DATA EXCERPT -
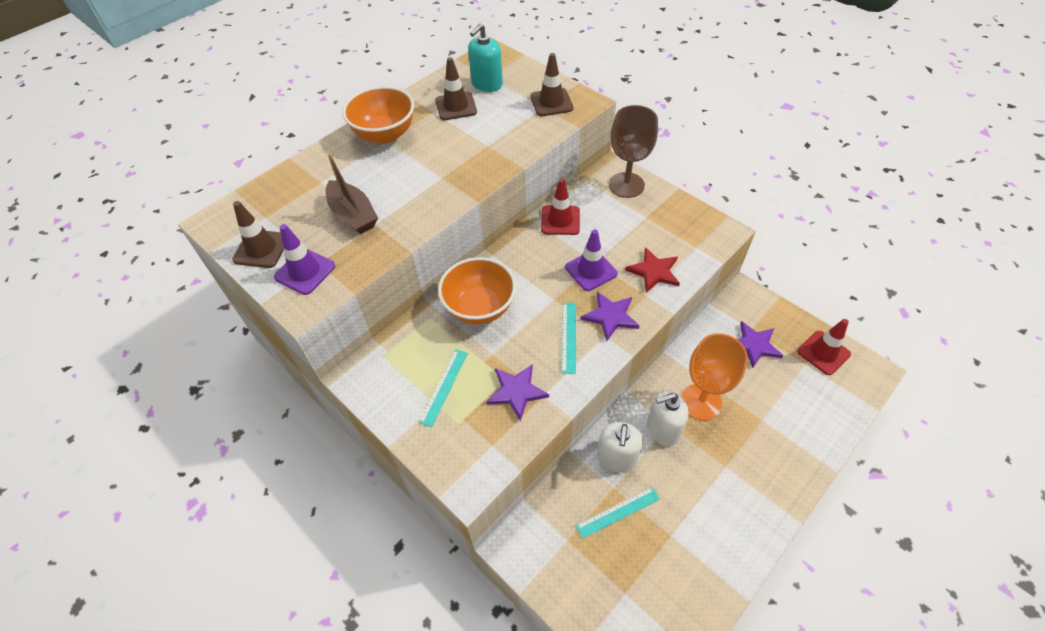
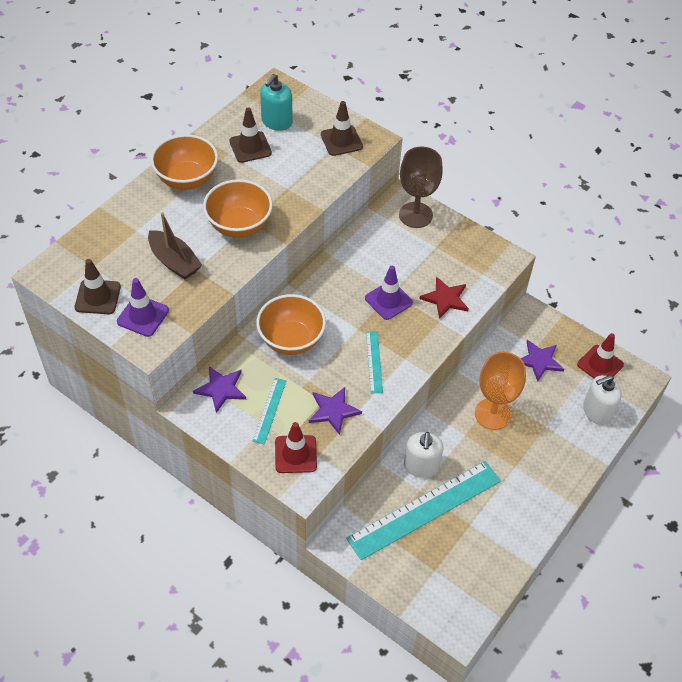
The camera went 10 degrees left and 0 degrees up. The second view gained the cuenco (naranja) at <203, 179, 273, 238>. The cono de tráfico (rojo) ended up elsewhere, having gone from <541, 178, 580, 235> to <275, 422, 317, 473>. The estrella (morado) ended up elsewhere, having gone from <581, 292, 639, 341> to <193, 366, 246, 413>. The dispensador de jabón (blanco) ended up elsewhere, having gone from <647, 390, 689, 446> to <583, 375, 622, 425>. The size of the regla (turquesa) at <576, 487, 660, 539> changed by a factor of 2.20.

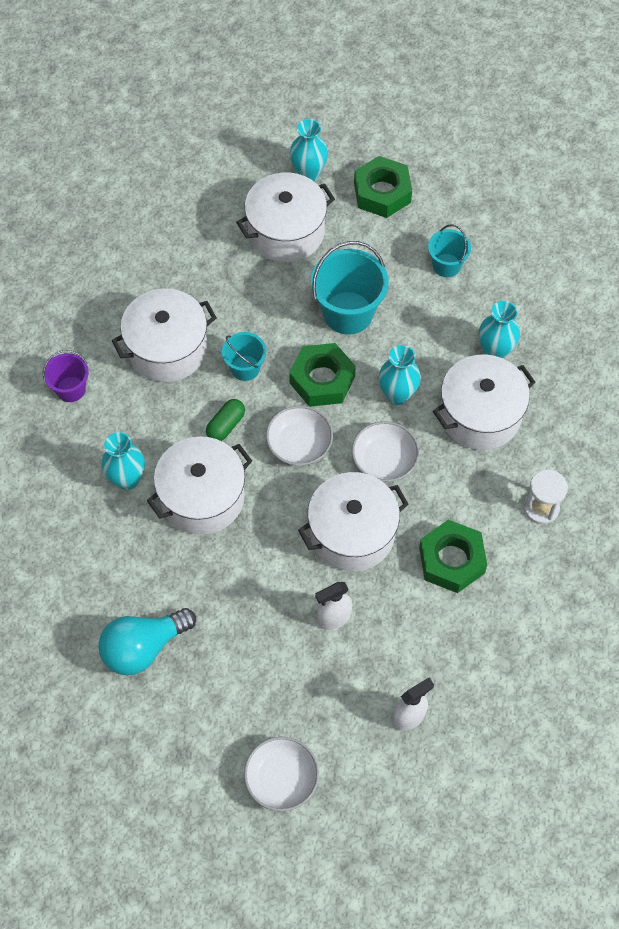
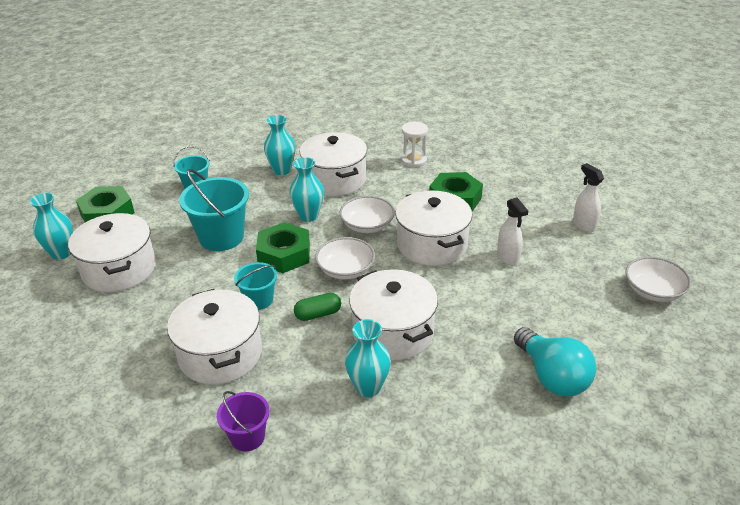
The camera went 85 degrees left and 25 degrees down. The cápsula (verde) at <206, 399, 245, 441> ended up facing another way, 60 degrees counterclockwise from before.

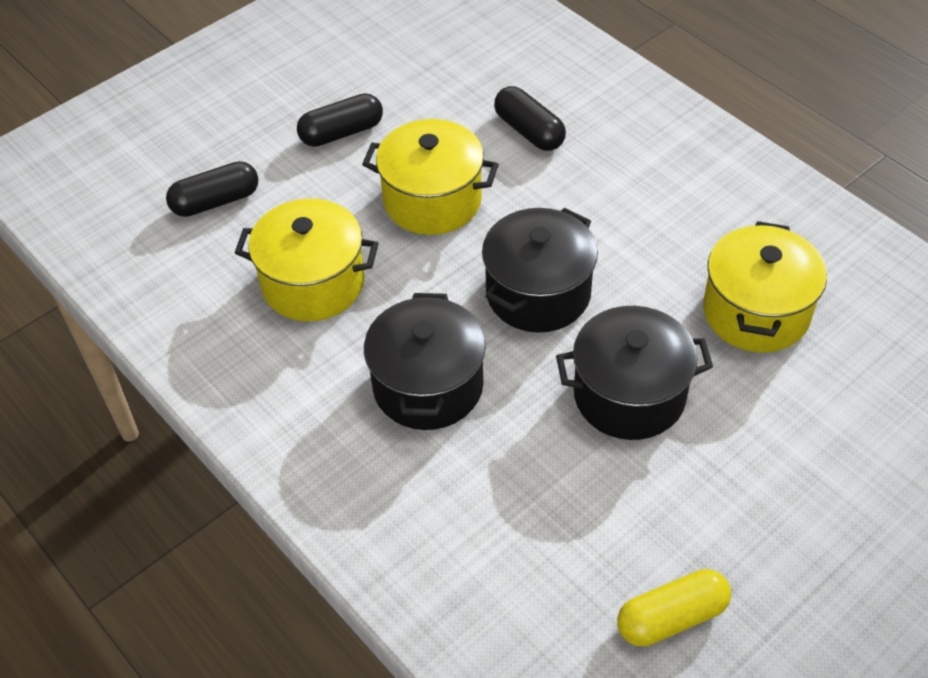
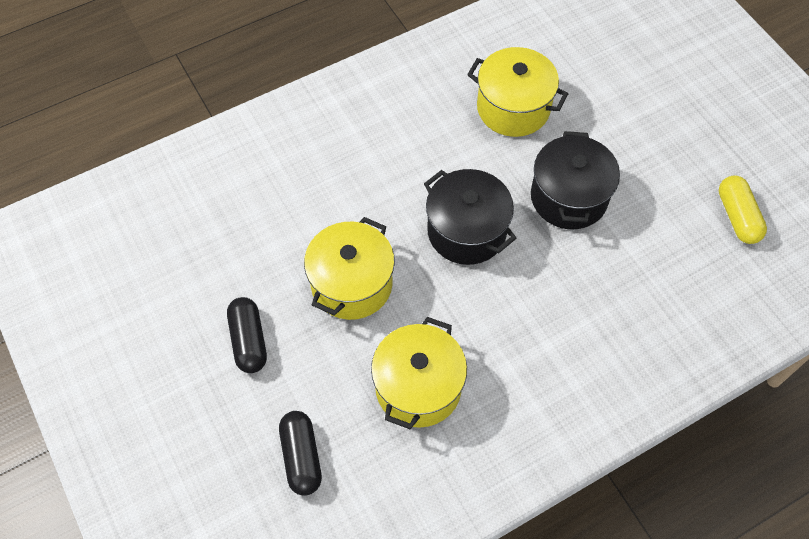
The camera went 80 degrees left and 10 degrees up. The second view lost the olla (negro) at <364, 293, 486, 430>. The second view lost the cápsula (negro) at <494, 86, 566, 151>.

TASK DIRECTIONS -
Only a number is expected here: the count of lines with the string "cápsula" in the material above.

SOLUTION TO THE PROBLEM -
2